- [WHAT IS NEEDED]: Rewrite all the material below as a numbered list with one line per item, leaving out the blank lines and the pictures.

·····

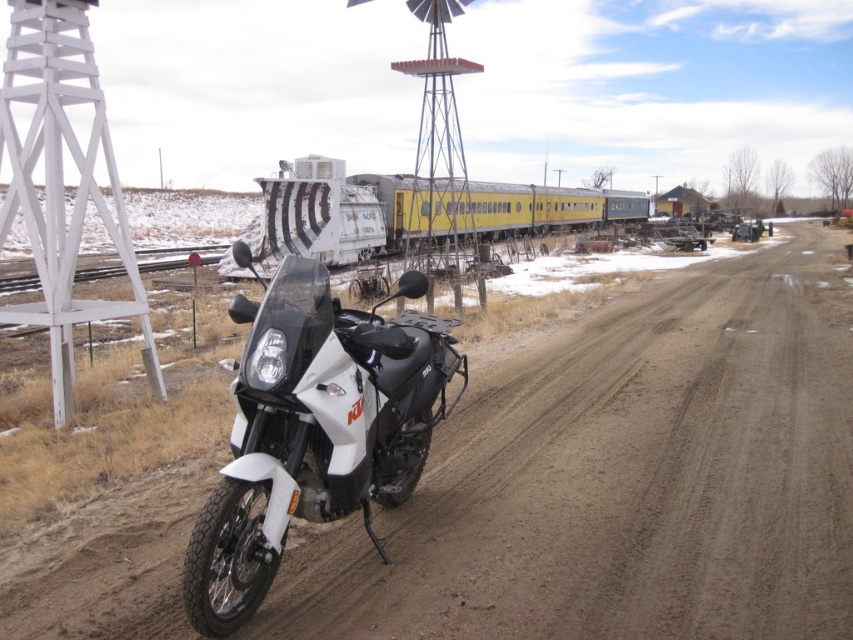
Does dirt track at center appear over white matte/black textured motorbike at center?

Yes.

Locate an element on the screen. This screenshot has height=640, width=853. dirt track at center is located at coordinates (624, 477).

Between point (648, 636) and point (109, 138), which one is positioned in front?

Point (648, 636) is in front.

Which of these two, dirt track at center or white painted wood windmill at left, stands taller?

dirt track at center

Image resolution: width=853 pixels, height=640 pixels. Identify the location of dirt track at center. (624, 477).

Can you confirm if white painted wood windmill at left is wider than yellow matte train car at center?

Incorrect, white painted wood windmill at left's width does not surpass yellow matte train car at center's.

Who is more forward, (59, 396) or (283, 186)?

Point (59, 396)

Identify the location of white painted wood windmill at left. (61, 182).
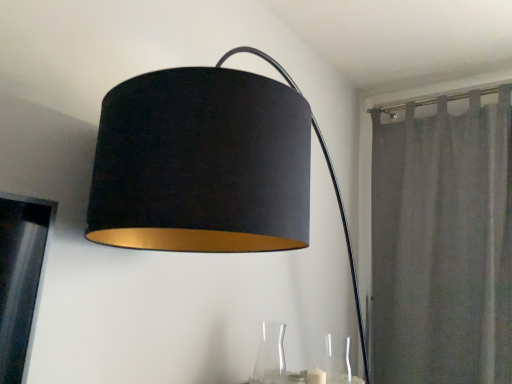
Question: Is gray fabric curtain at right positioned before white matte candle at lower center?

Choices:
 (A) yes
 (B) no

Answer: (B)

Question: Is gray fabric curtain at right oriented away from white matte candle at lower center?

Choices:
 (A) no
 (B) yes

Answer: (A)

Question: Considering the relative positions of gray fabric curtain at right and white matte candle at lower center in the image provided, is gray fabric curtain at right to the left of white matte candle at lower center from the viewer's perspective?

Choices:
 (A) yes
 (B) no

Answer: (B)

Question: Is gray fabric curtain at right taller than white matte candle at lower center?

Choices:
 (A) yes
 (B) no

Answer: (A)

Question: From a real-world perspective, is gray fabric curtain at right positioned over white matte candle at lower center based on gravity?

Choices:
 (A) no
 (B) yes

Answer: (B)

Question: Considering the relative positions of gray fabric curtain at right and white matte candle at lower center in the image provided, is gray fabric curtain at right behind white matte candle at lower center?

Choices:
 (A) yes
 (B) no

Answer: (A)

Question: From the image's perspective, is white matte candle at lower center located beneath gray fabric curtain at right?

Choices:
 (A) no
 (B) yes

Answer: (B)

Question: Is white matte candle at lower center positioned behind gray fabric curtain at right?

Choices:
 (A) yes
 (B) no

Answer: (B)

Question: Is white matte candle at lower center at the left side of gray fabric curtain at right?

Choices:
 (A) yes
 (B) no

Answer: (A)

Question: Considering the relative sizes of white matte candle at lower center and gray fabric curtain at right in the image provided, is white matte candle at lower center smaller than gray fabric curtain at right?

Choices:
 (A) yes
 (B) no

Answer: (A)

Question: From a real-world perspective, is white matte candle at lower center under gray fabric curtain at right?

Choices:
 (A) no
 (B) yes

Answer: (B)

Question: Is white matte candle at lower center in front of gray fabric curtain at right?

Choices:
 (A) no
 (B) yes

Answer: (B)

Question: Considering the relative sizes of transparent glass vase at lower right, arranged as the 1th glass vase when viewed from the right, and transparent glass vase at lower center, which is the 2th glass vase from right to left, in the image provided, is transparent glass vase at lower right, arranged as the 1th glass vase when viewed from the right, wider than transparent glass vase at lower center, which is the 2th glass vase from right to left,?

Choices:
 (A) yes
 (B) no

Answer: (B)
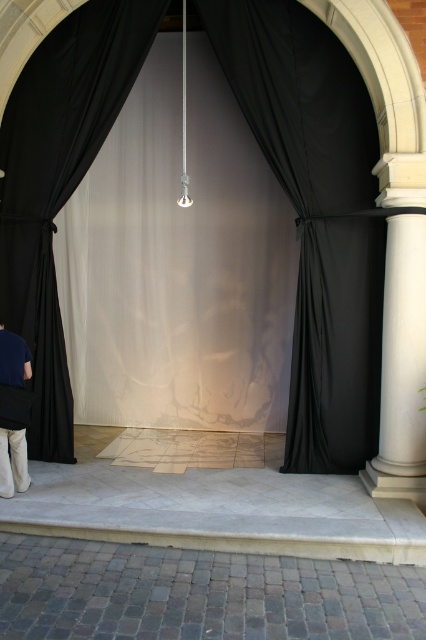
You are standing in front of the arched doorway and want to place a small decoration exactly at the point marked as point (316, 216). Based on the scene description, what object is located at that coordinate?

The point (316, 216) is on the black silk curtain at center.

You are a stagehand preparing for a performance. You need to move a 1.5 meter long equipment cart from the black fabric curtain at center to the white marble stage at center. Is there enough space to maneuver the cart between them?

The black fabric curtain at center is 1.51 meters away from the white marble stage at center. Since the equipment cart is 1.5 meters long, there is just enough space to maneuver it between them as the distance is slightly greater than the cart length.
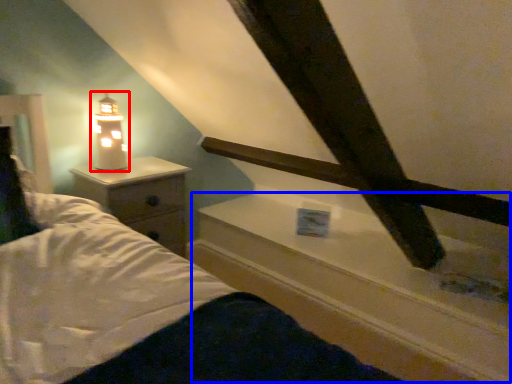
Question: Which point is further to the camera, lamp (highlighted by a red box) or window sill (highlighted by a blue box)?

Choices:
 (A) lamp
 (B) window sill

Answer: (A)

·····

- [RESULT FOR THIS TASK]:
1. Does dirt track at center appear over white matte/black textured motorbike at center?
2. Yes.
3. Locate an element on the screen. This screenshot has height=640, width=853. dirt track at center is located at coordinates (624, 477).
4. Between point (648, 636) and point (109, 138), which one is positioned in front?
5. Point (648, 636) is in front.
6. Which of these two, dirt track at center or white painted wood windmill at left, stands taller?
7. dirt track at center
8. Image resolution: width=853 pixels, height=640 pixels. Identify the location of dirt track at center. (624, 477).
9. Can you confirm if white painted wood windmill at left is wider than yellow matte train car at center?
10. Incorrect, white painted wood windmill at left's width does not surpass yellow matte train car at center's.
11. Who is more forward, (59, 396) or (283, 186)?
12. Point (59, 396)
13. Identify the location of white painted wood windmill at left. (61, 182).
14. Question: Is gray fabric curtain at right positioned before white matte candle at lower center?
15. Choices:
16.  (A) yes
17.  (B) no
18. Answer: (B)
19. Question: Is gray fabric curtain at right oriented away from white matte candle at lower center?
20. Choices:
21.  (A) no
22.  (B) yes
23. Answer: (A)
24. Question: Considering the relative positions of gray fabric curtain at right and white matte candle at lower center in the image provided, is gray fabric curtain at right to the left of white matte candle at lower center from the viewer's perspective?
25. Choices:
26.  (A) yes
27.  (B) no
28. Answer: (B)
29. Question: Is gray fabric curtain at right taller than white matte candle at lower center?
30. Choices:
31.  (A) yes
32.  (B) no
33. Answer: (A)
34. Question: From a real-world perspective, is gray fabric curtain at right positioned over white matte candle at lower center based on gravity?
35. Choices:
36.  (A) no
37.  (B) yes
38. Answer: (B)
39. Question: Considering the relative positions of gray fabric curtain at right and white matte candle at lower center in the image provided, is gray fabric curtain at right behind white matte candle at lower center?
40. Choices:
41.  (A) yes
42.  (B) no
43. Answer: (A)
44. Question: From the image's perspective, is white matte candle at lower center located beneath gray fabric curtain at right?
45. Choices:
46.  (A) no
47.  (B) yes
48. Answer: (B)
49. Question: Is white matte candle at lower center positioned behind gray fabric curtain at right?
50. Choices:
51.  (A) yes
52.  (B) no
53. Answer: (B)
54. Question: Is white matte candle at lower center at the left side of gray fabric curtain at right?
55. Choices:
56.  (A) yes
57.  (B) no
58. Answer: (A)
59. Question: Considering the relative sizes of white matte candle at lower center and gray fabric curtain at right in the image provided, is white matte candle at lower center smaller than gray fabric curtain at right?
60. Choices:
61.  (A) yes
62.  (B) no
63. Answer: (A)
64. Question: From a real-world perspective, is white matte candle at lower center under gray fabric curtain at right?
65. Choices:
66.  (A) no
67.  (B) yes
68. Answer: (B)
69. Question: Is white matte candle at lower center in front of gray fabric curtain at right?
70. Choices:
71.  (A) no
72.  (B) yes
73. Answer: (B)
74. Question: Considering the relative sizes of transparent glass vase at lower right, arranged as the 1th glass vase when viewed from the right, and transparent glass vase at lower center, which is the 2th glass vase from right to left, in the image provided, is transparent glass vase at lower right, arranged as the 1th glass vase when viewed from the right, wider than transparent glass vase at lower center, which is the 2th glass vase from right to left,?
75. Choices:
76.  (A) yes
77.  (B) no
78. Answer: (B)
79. You are standing in front of the arched doorway and want to place a small decoration exactly at the point marked as point (316, 216). Based on the scene description, what object is located at that coordinate?
80. The point (316, 216) is on the black silk curtain at center.
81. You are a stagehand preparing for a performance. You need to move a 1.5 meter long equipment cart from the black fabric curtain at center to the white marble stage at center. Is there enough space to maneuver the cart between them?
82. The black fabric curtain at center is 1.51 meters away from the white marble stage at center. Since the equipment cart is 1.5 meters long, there is just enough space to maneuver it between them as the distance is slightly greater than the cart length.
83. Question: Which point is further to the camera, lamp (highlighted by a red box) or window sill (highlighted by a blue box)?
84. Choices:
85.  (A) lamp
86.  (B) window sill
87. Answer: (A)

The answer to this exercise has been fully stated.